SUPPLIED MATERIAL
▬▬▬
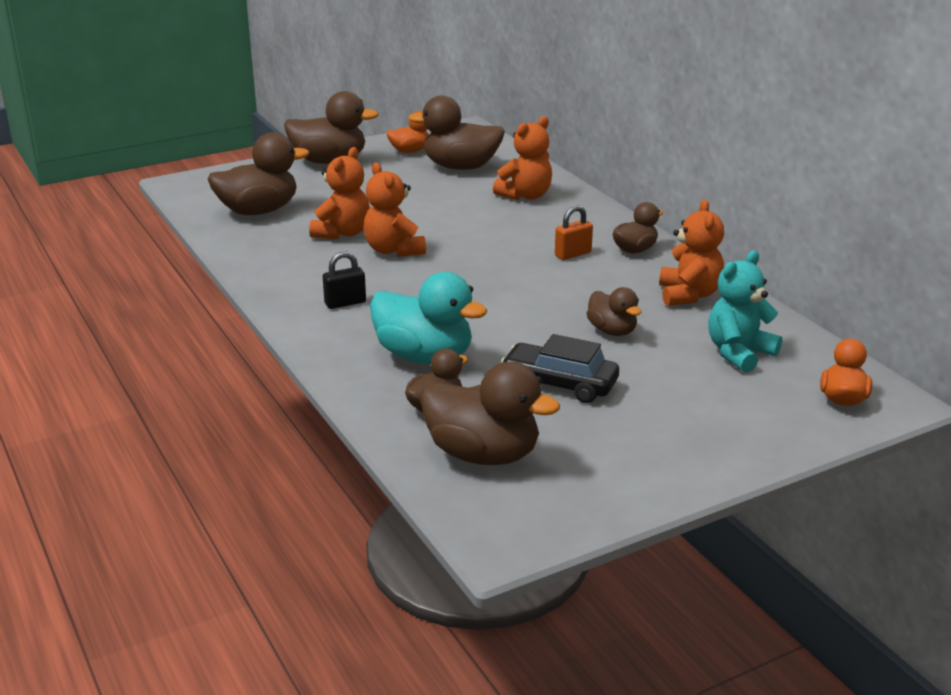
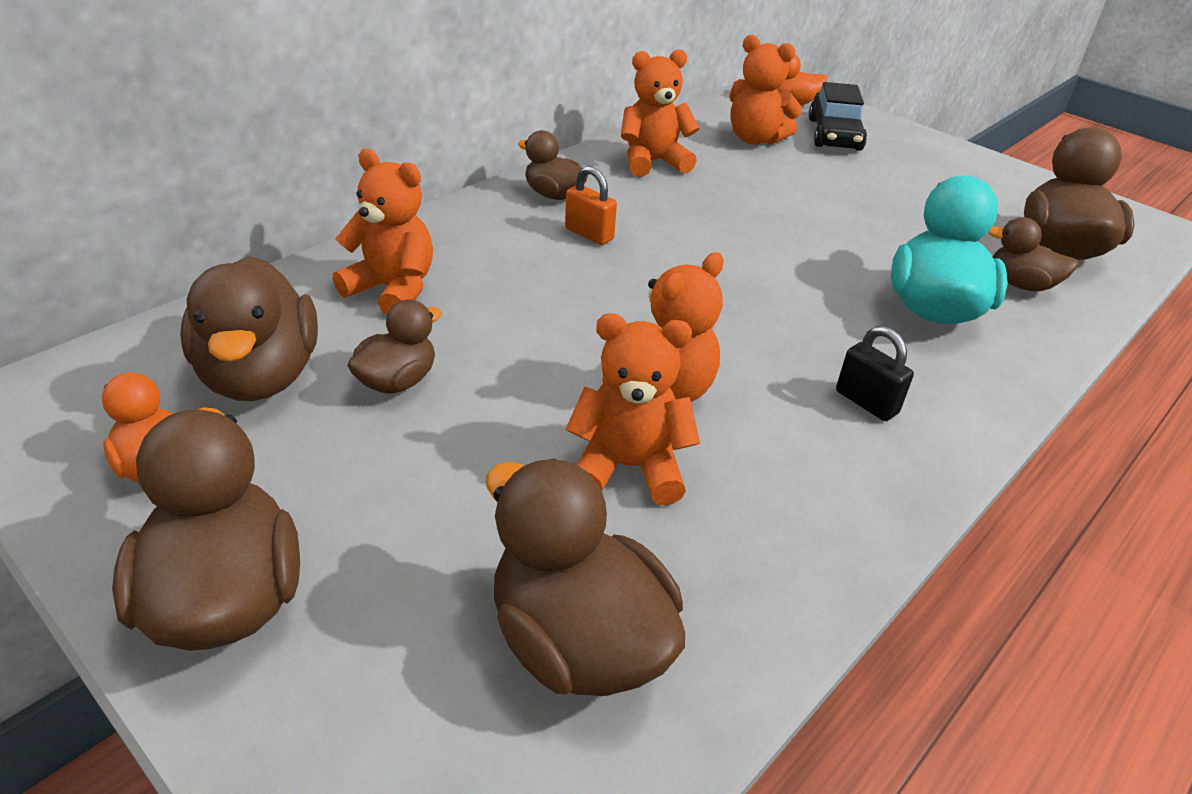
camera: 110 degrees left, 10 degrees up
(559, 384) = (898, 219): black car -> black car (834, 134)
(612, 331) = (767, 199): brown duck -> brown duck (397, 381)
(739, 353) = (755, 139): turquoise teddy bear -> orange teddy bear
▬▬▬
PROBLEM DESCRIPTION
Write out the material above without changing a word, and skip any picture.

OUTPUT FOR THIS EXERCISE
camera: 110 degrees left, 10 degrees up
(559, 384) = (898, 219): black car -> black car (834, 134)
(612, 331) = (767, 199): brown duck -> brown duck (397, 381)
(739, 353) = (755, 139): turquoise teddy bear -> orange teddy bear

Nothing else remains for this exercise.